▶ DATA RECORDS
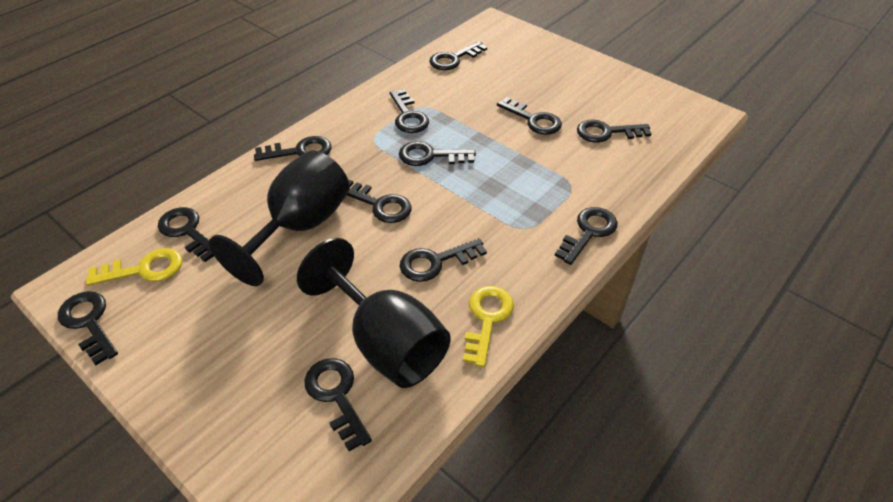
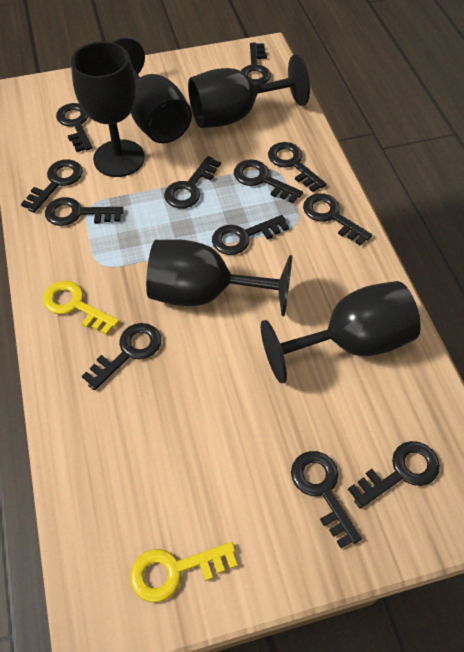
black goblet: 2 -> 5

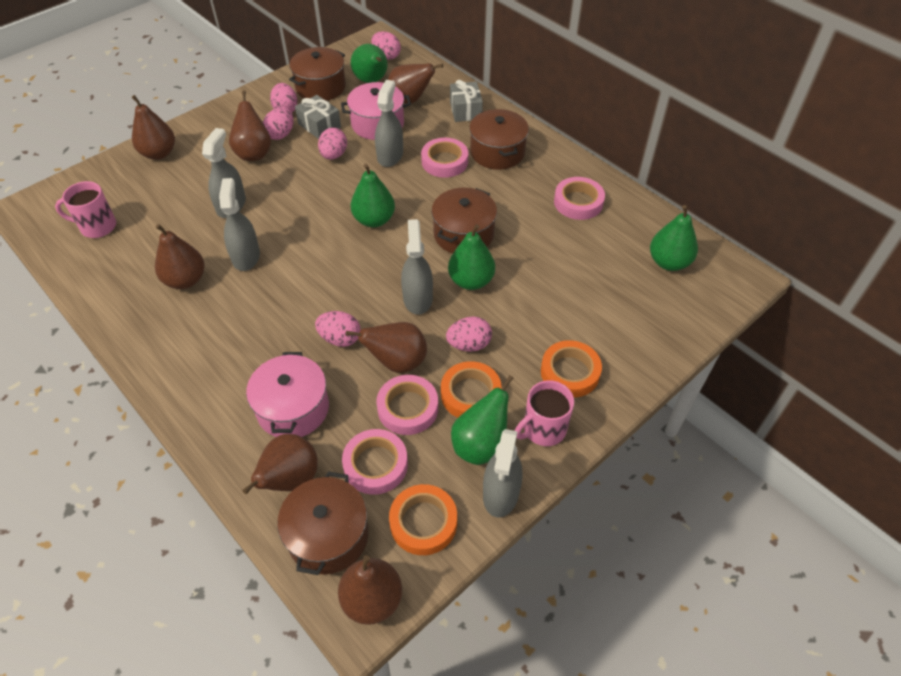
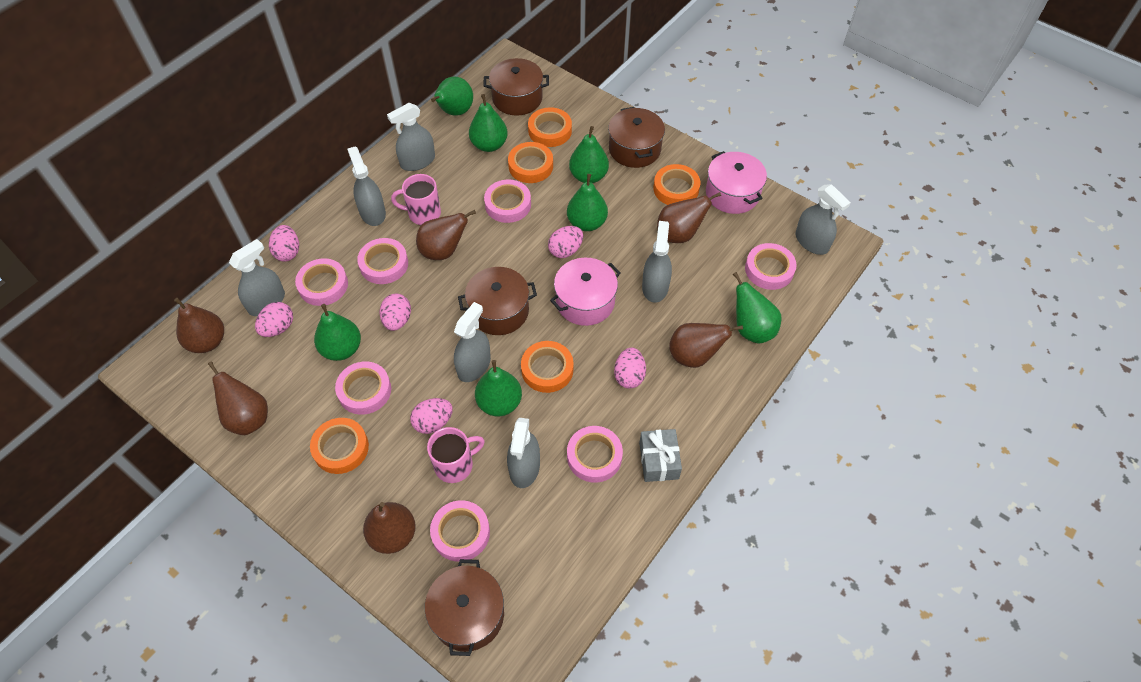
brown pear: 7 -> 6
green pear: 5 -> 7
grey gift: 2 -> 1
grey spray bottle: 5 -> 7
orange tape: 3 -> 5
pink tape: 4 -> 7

▶ REQUIRED WORK
Could you give the material again exactly as it stands, omitting any image?

▶ OUTPUT BELOW
black goblet: 2 -> 5

brown pear: 7 -> 6
green pear: 5 -> 7
grey gift: 2 -> 1
grey spray bottle: 5 -> 7
orange tape: 3 -> 5
pink tape: 4 -> 7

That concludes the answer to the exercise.